GIVEN INFORMATION:
★ ★ ★ ★
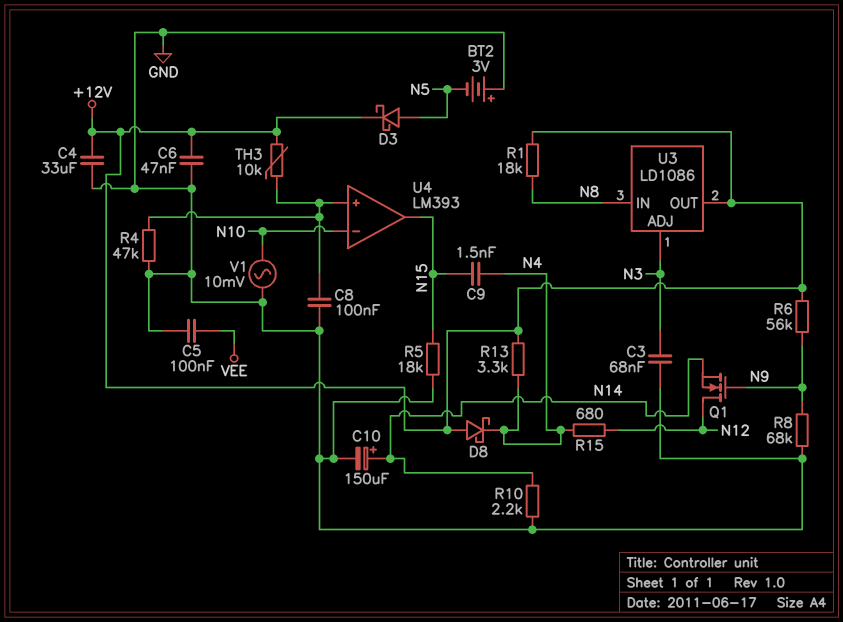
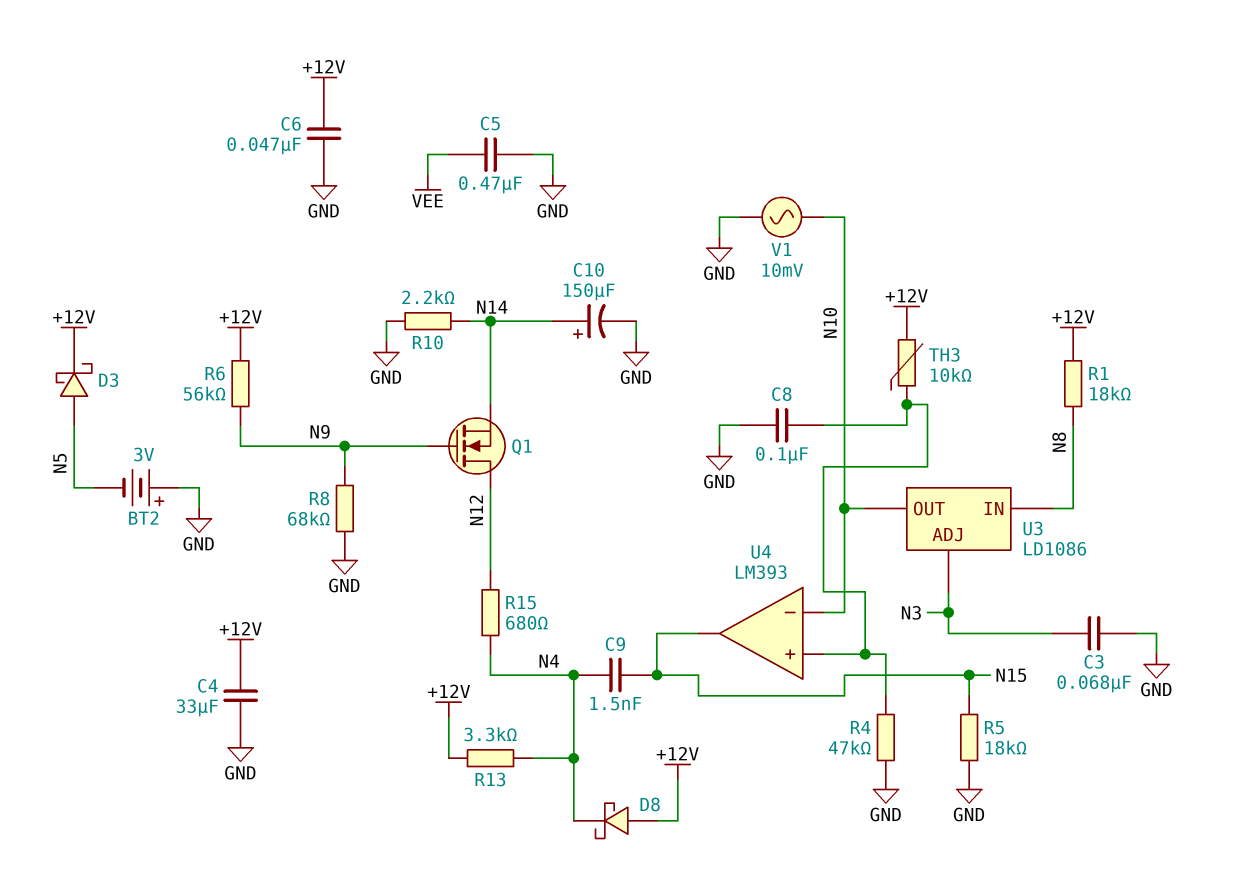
C5: 100nF (GND, VEE) -> 470nF (GND, VEE)
U3 pin OUT: +12V -> N10

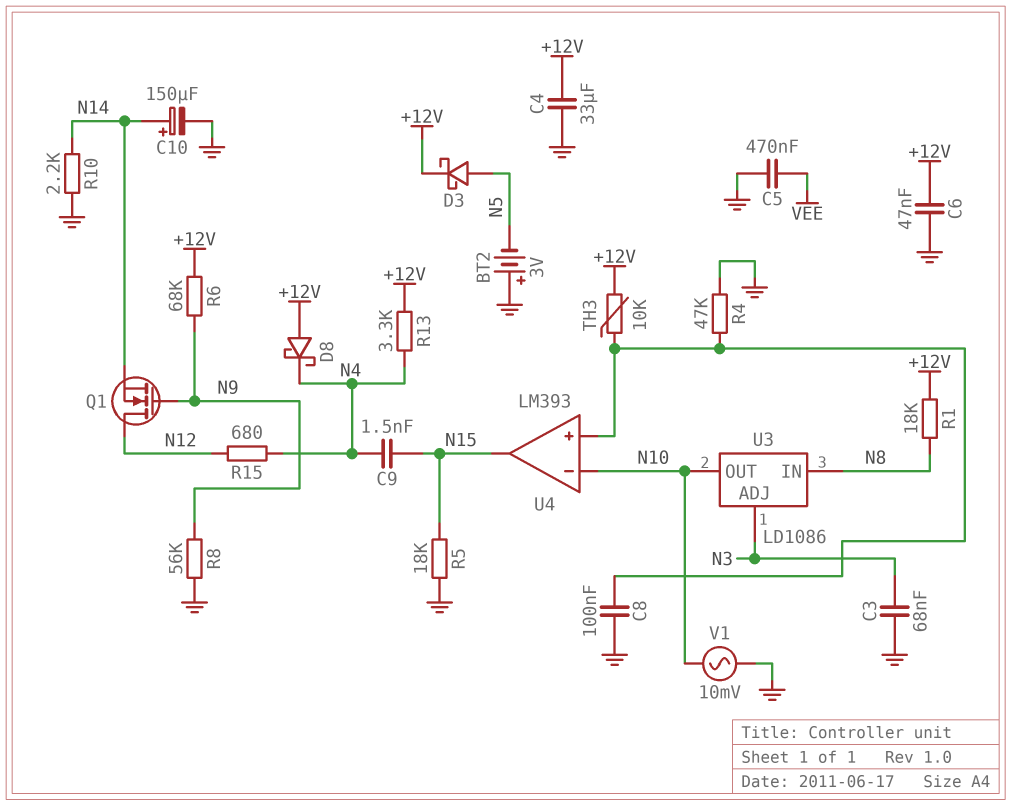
R6: 56k (+12V, N9) -> 68k (+12V, N9)
R8: 68k (GND, N9) -> 56k (GND, N9)

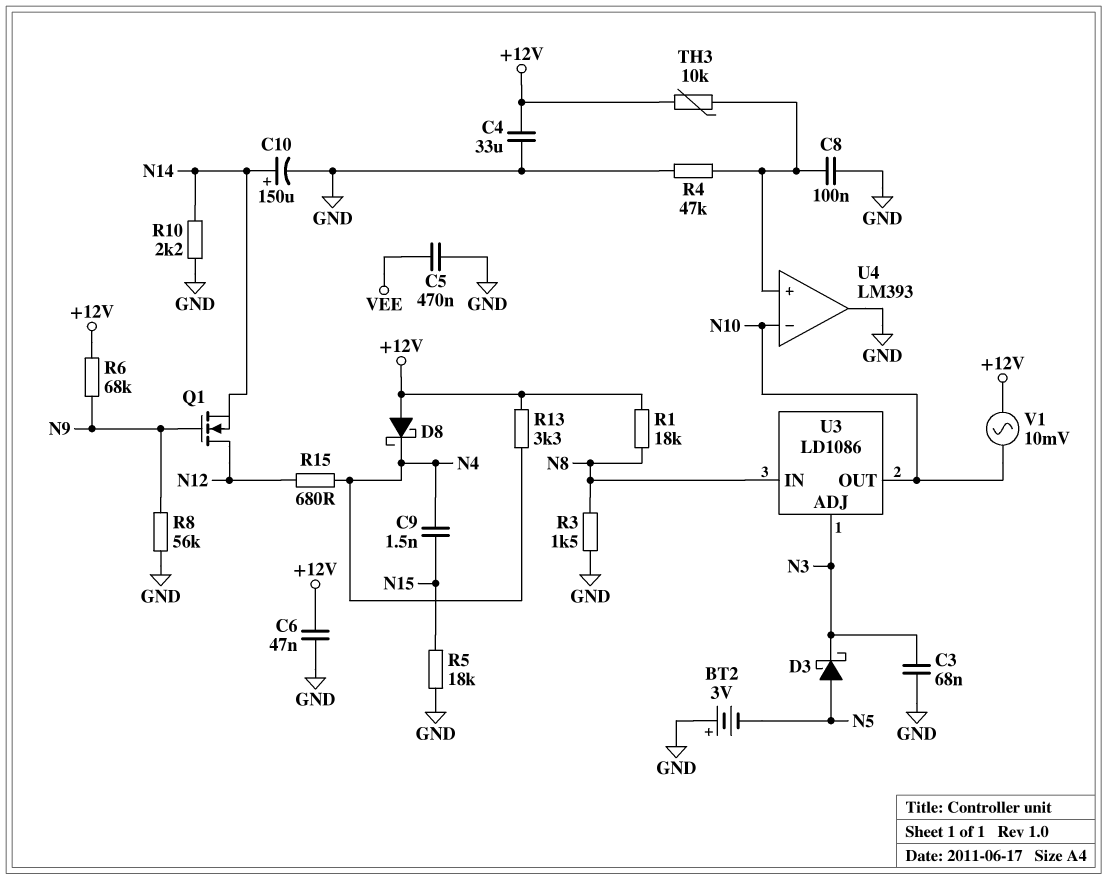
D3: schottky (A N5, K +12V) -> schottky (A N5, K N3)
R3: none -> 1.5k (GND, N8)
U4 pin out: N15 -> GND
V1: AC 10mV (GND, N10) -> AC 10mV (+12V, N10)

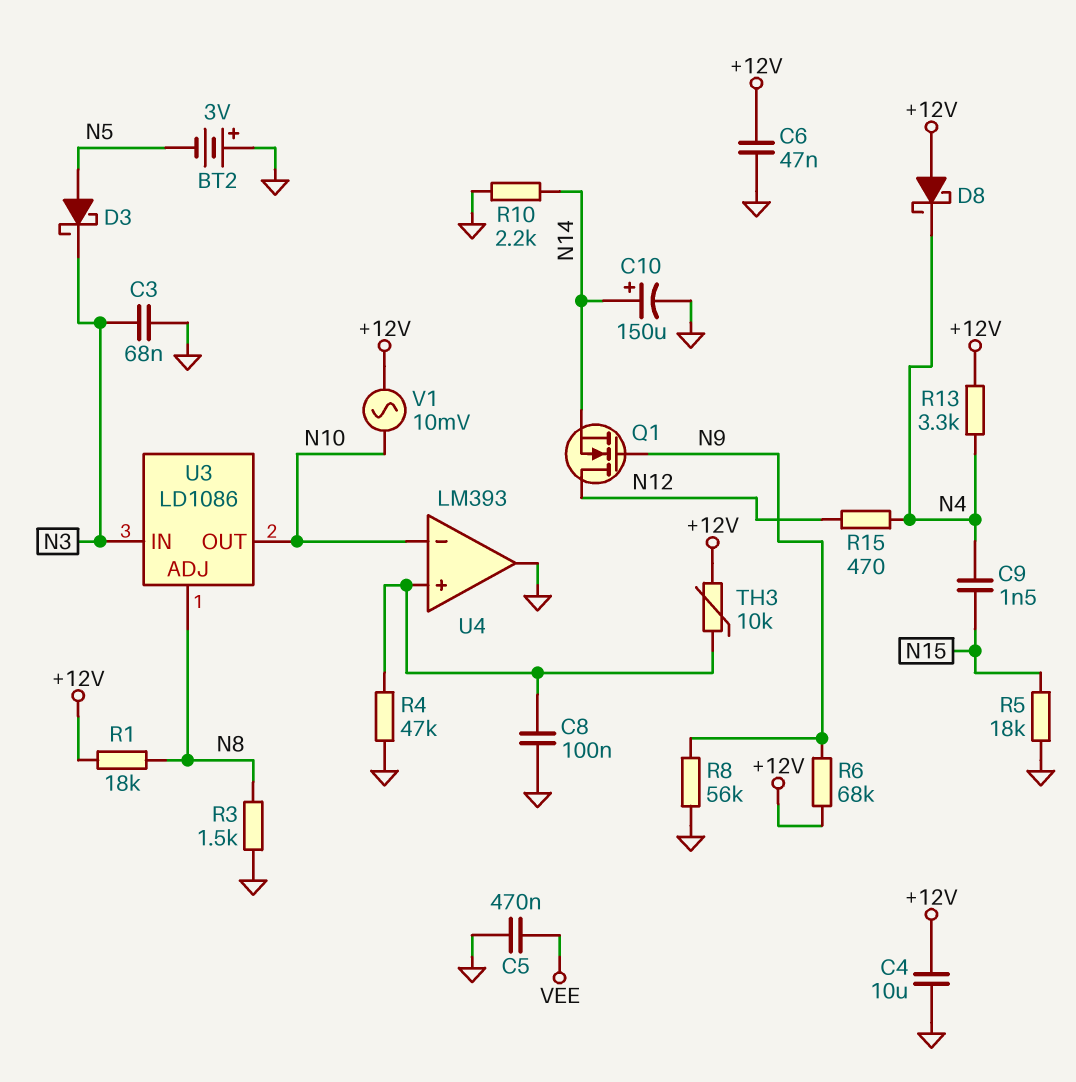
C4: 33uF (+12V, GND) -> 10uF (+12V, GND)
R15: 680 (N4, N12) -> 470 (N4, N12)
U3 pin ADJ: N3 -> N8
U3 pin IN: N8 -> N3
★ ★ ★ ★
BRIEF: Images are to be omitted; everything else in the records is to be transcribed exactly.

TASK ANSWER:
C5: 100nF (GND, VEE) -> 470nF (GND, VEE)
U3 pin OUT: +12V -> N10

R6: 56k (+12V, N9) -> 68k (+12V, N9)
R8: 68k (GND, N9) -> 56k (GND, N9)

D3: schottky (A N5, K +12V) -> schottky (A N5, K N3)
R3: none -> 1.5k (GND, N8)
U4 pin out: N15 -> GND
V1: AC 10mV (GND, N10) -> AC 10mV (+12V, N10)

C4: 33uF (+12V, GND) -> 10uF (+12V, GND)
R15: 680 (N4, N12) -> 470 (N4, N12)
U3 pin ADJ: N3 -> N8
U3 pin IN: N8 -> N3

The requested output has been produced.